** What you should do **
What is needed is an exact copy of every record.

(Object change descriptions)
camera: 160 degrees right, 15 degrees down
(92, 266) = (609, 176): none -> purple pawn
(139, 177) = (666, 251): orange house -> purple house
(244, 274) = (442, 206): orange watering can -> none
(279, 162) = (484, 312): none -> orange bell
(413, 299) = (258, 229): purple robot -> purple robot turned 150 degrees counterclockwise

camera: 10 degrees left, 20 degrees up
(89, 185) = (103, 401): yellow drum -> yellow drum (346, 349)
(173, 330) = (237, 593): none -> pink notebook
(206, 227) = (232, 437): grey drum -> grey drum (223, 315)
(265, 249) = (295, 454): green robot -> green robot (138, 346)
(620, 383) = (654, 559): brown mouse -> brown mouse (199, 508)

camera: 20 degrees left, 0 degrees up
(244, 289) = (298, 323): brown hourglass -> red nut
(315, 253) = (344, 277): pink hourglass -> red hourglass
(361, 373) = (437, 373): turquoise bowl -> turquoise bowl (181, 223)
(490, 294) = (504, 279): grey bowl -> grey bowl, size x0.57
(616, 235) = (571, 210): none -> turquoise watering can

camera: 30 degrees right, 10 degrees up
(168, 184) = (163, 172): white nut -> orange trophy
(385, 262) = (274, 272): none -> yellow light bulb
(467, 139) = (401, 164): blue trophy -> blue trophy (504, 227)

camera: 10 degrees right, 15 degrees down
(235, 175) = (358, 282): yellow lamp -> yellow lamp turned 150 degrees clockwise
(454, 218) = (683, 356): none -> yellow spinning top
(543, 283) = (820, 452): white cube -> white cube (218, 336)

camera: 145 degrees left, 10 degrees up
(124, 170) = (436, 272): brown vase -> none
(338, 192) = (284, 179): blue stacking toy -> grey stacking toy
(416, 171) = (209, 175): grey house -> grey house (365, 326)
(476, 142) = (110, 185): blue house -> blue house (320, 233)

** Your response **
camera: 160 degrees right, 15 degrees down
(92, 266) = (609, 176): none -> purple pawn
(139, 177) = (666, 251): orange house -> purple house
(244, 274) = (442, 206): orange watering can -> none
(279, 162) = (484, 312): none -> orange bell
(413, 299) = (258, 229): purple robot -> purple robot turned 150 degrees counterclockwise

camera: 10 degrees left, 20 degrees up
(89, 185) = (103, 401): yellow drum -> yellow drum (346, 349)
(173, 330) = (237, 593): none -> pink notebook
(206, 227) = (232, 437): grey drum -> grey drum (223, 315)
(265, 249) = (295, 454): green robot -> green robot (138, 346)
(620, 383) = (654, 559): brown mouse -> brown mouse (199, 508)

camera: 20 degrees left, 0 degrees up
(244, 289) = (298, 323): brown hourglass -> red nut
(315, 253) = (344, 277): pink hourglass -> red hourglass
(361, 373) = (437, 373): turquoise bowl -> turquoise bowl (181, 223)
(490, 294) = (504, 279): grey bowl -> grey bowl, size x0.57
(616, 235) = (571, 210): none -> turquoise watering can

camera: 30 degrees right, 10 degrees up
(168, 184) = (163, 172): white nut -> orange trophy
(385, 262) = (274, 272): none -> yellow light bulb
(467, 139) = (401, 164): blue trophy -> blue trophy (504, 227)

camera: 10 degrees right, 15 degrees down
(235, 175) = (358, 282): yellow lamp -> yellow lamp turned 150 degrees clockwise
(454, 218) = (683, 356): none -> yellow spinning top
(543, 283) = (820, 452): white cube -> white cube (218, 336)

camera: 145 degrees left, 10 degrees up
(124, 170) = (436, 272): brown vase -> none
(338, 192) = (284, 179): blue stacking toy -> grey stacking toy
(416, 171) = (209, 175): grey house -> grey house (365, 326)
(476, 142) = (110, 185): blue house -> blue house (320, 233)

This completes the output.